::: Records :::

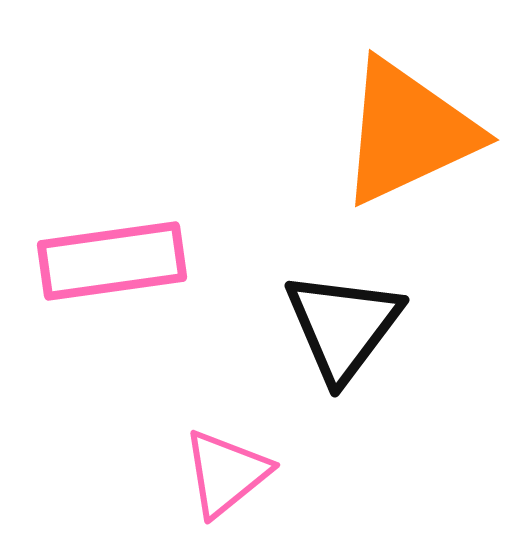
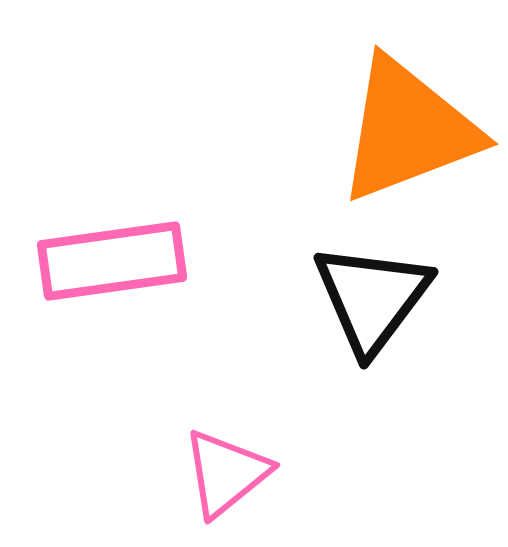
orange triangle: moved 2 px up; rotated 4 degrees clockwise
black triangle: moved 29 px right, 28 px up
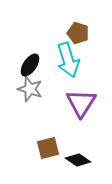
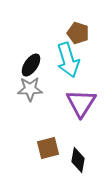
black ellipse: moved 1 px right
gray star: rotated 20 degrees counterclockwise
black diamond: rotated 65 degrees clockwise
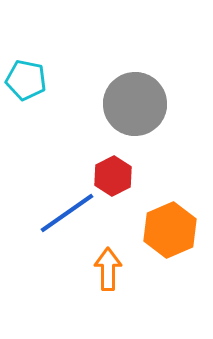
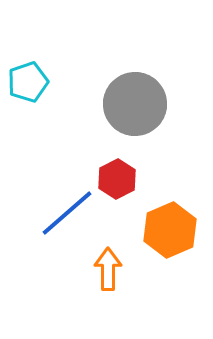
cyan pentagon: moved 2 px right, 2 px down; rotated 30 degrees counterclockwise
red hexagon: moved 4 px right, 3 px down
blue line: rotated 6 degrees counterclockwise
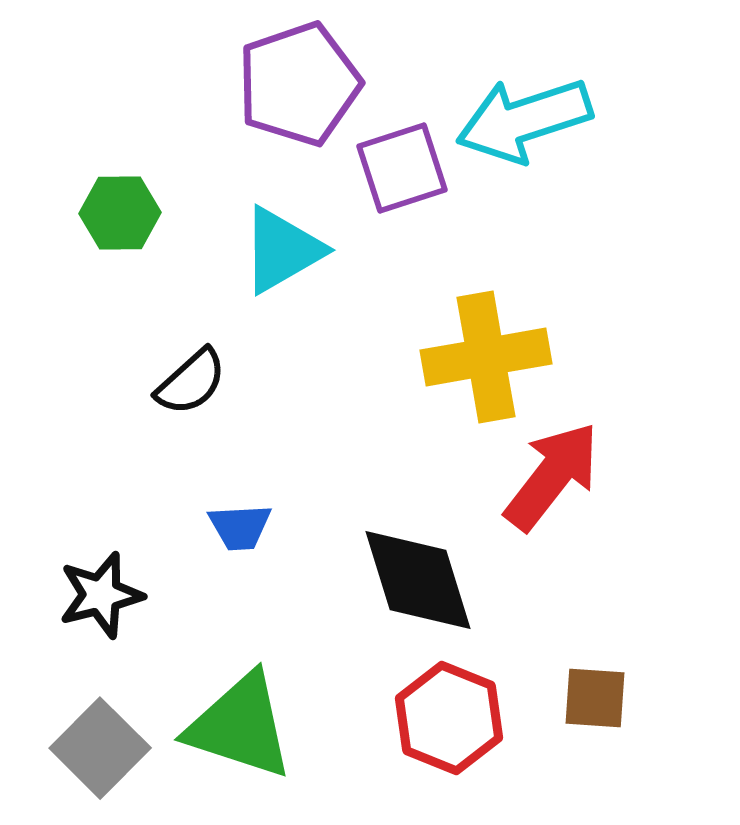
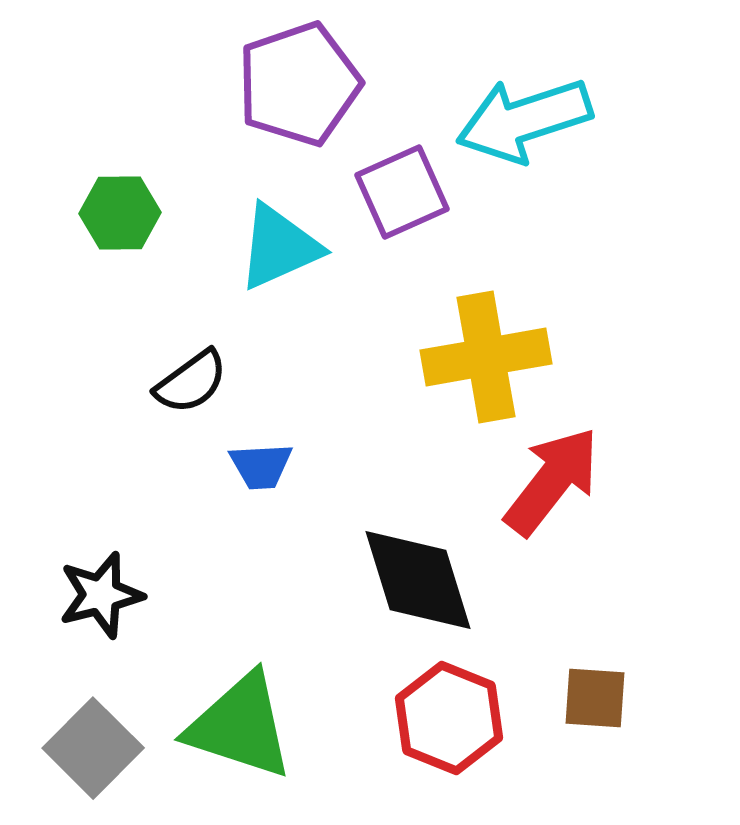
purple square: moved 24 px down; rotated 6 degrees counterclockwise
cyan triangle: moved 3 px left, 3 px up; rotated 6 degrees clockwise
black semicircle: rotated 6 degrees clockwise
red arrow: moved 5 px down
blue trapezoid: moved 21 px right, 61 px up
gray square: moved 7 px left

:::

- [Exercise requirements]: Please write out exactly the lines from the one containing "blue line: rotated 6 degrees counterclockwise" through the last line of the records above, and leave out any pictures.

- [Completed exercise]:
blue line: rotated 6 degrees counterclockwise
purple square: moved 24 px down; rotated 6 degrees counterclockwise
cyan triangle: moved 3 px left, 3 px up; rotated 6 degrees clockwise
black semicircle: rotated 6 degrees clockwise
red arrow: moved 5 px down
blue trapezoid: moved 21 px right, 61 px up
gray square: moved 7 px left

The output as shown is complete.